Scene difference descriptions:
————

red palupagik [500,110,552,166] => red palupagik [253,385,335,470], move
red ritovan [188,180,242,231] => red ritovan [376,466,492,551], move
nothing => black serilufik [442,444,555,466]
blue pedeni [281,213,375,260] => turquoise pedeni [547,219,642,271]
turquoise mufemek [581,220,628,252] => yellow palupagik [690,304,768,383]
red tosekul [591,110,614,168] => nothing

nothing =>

————

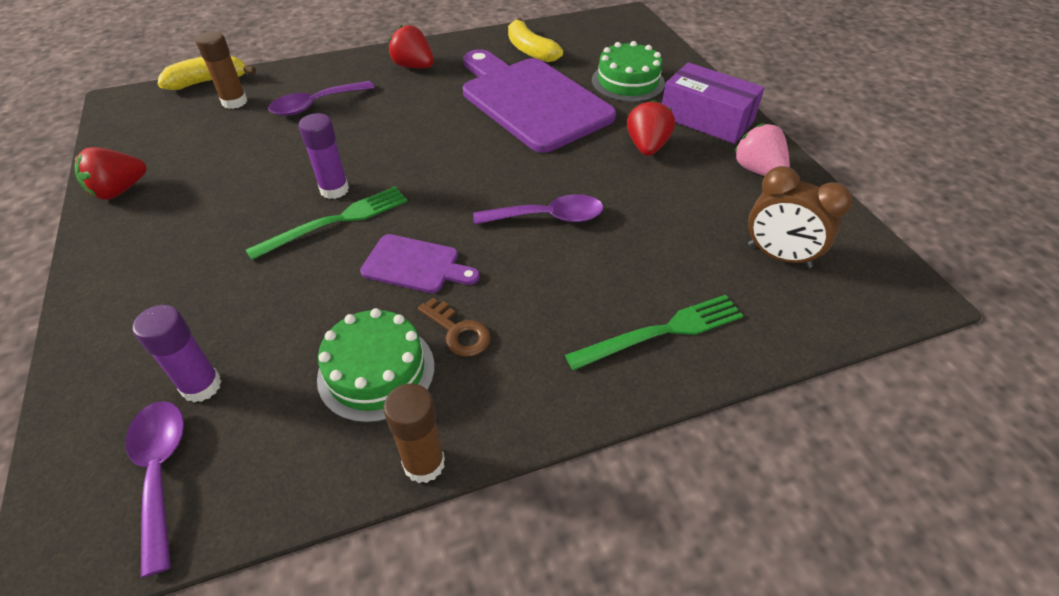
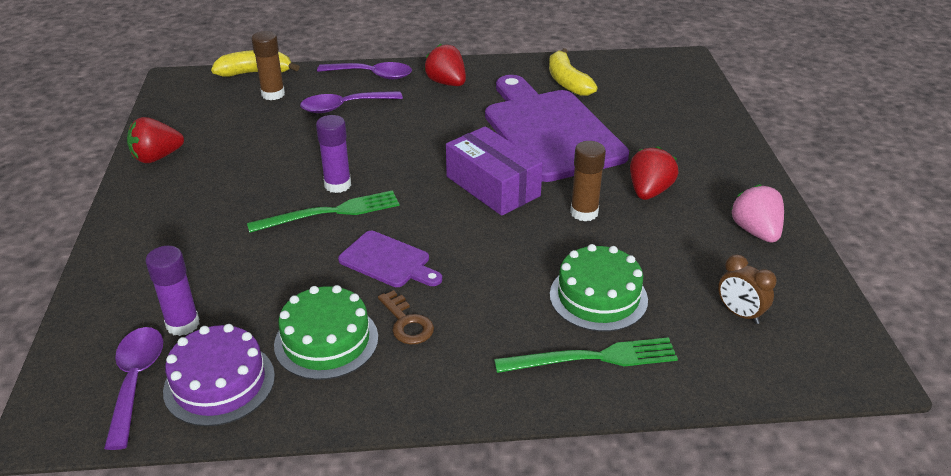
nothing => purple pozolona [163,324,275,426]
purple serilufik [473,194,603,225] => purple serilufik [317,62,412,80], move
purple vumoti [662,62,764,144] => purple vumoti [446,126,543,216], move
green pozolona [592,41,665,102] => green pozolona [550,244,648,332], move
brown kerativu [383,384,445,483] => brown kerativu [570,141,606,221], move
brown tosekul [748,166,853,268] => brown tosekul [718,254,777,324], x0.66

————

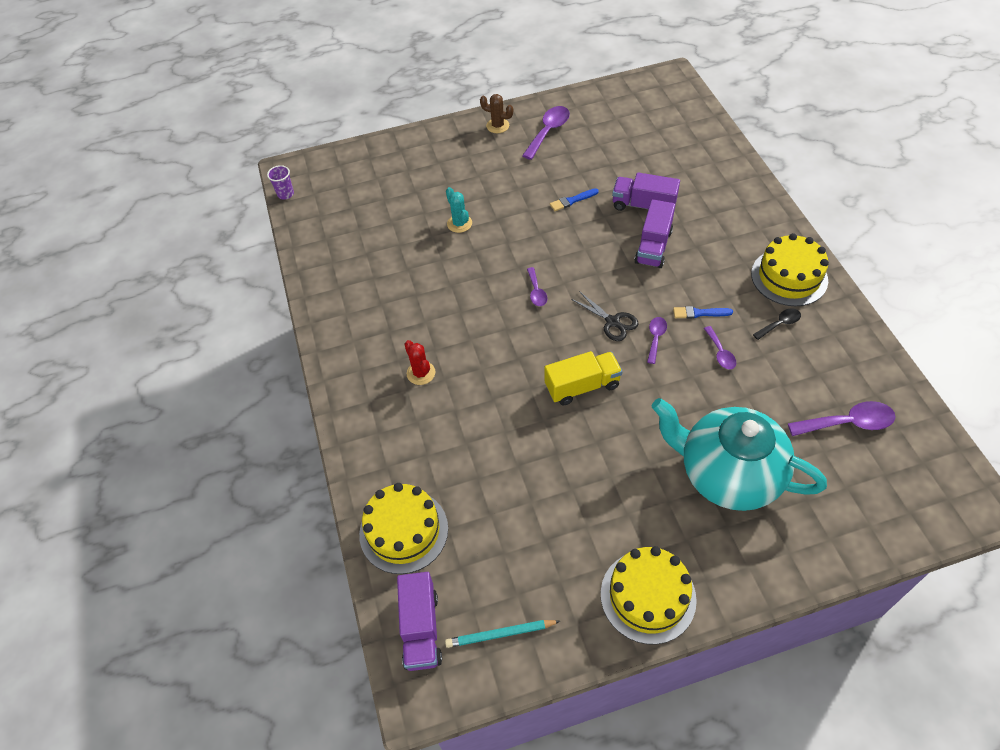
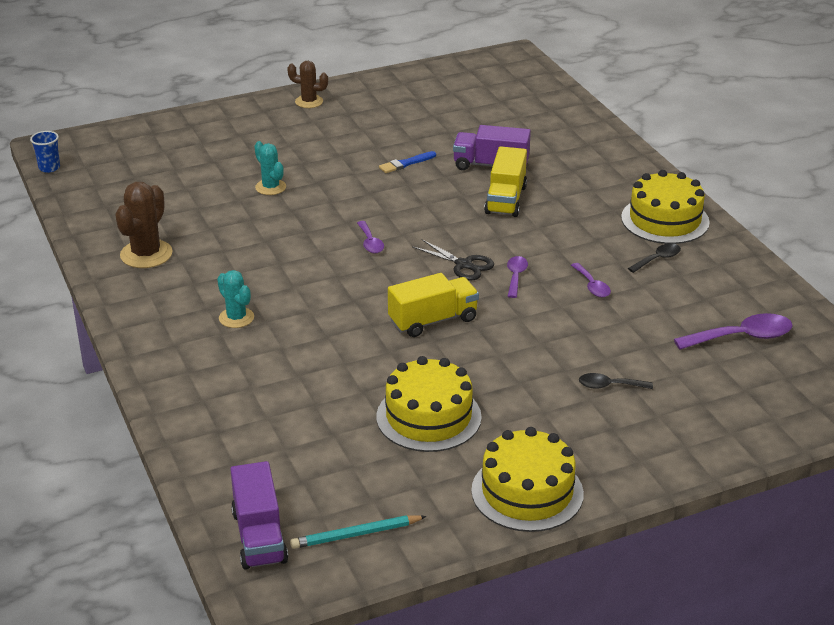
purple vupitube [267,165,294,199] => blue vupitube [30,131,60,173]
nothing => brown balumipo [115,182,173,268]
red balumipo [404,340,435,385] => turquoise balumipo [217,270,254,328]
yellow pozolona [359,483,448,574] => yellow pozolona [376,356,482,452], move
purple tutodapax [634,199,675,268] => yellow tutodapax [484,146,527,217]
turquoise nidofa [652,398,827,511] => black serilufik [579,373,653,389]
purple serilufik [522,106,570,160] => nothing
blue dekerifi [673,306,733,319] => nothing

————

Required work:
Your answer is a single number: the count of lines in the records holding the string "palupagik".

Result for this task:
2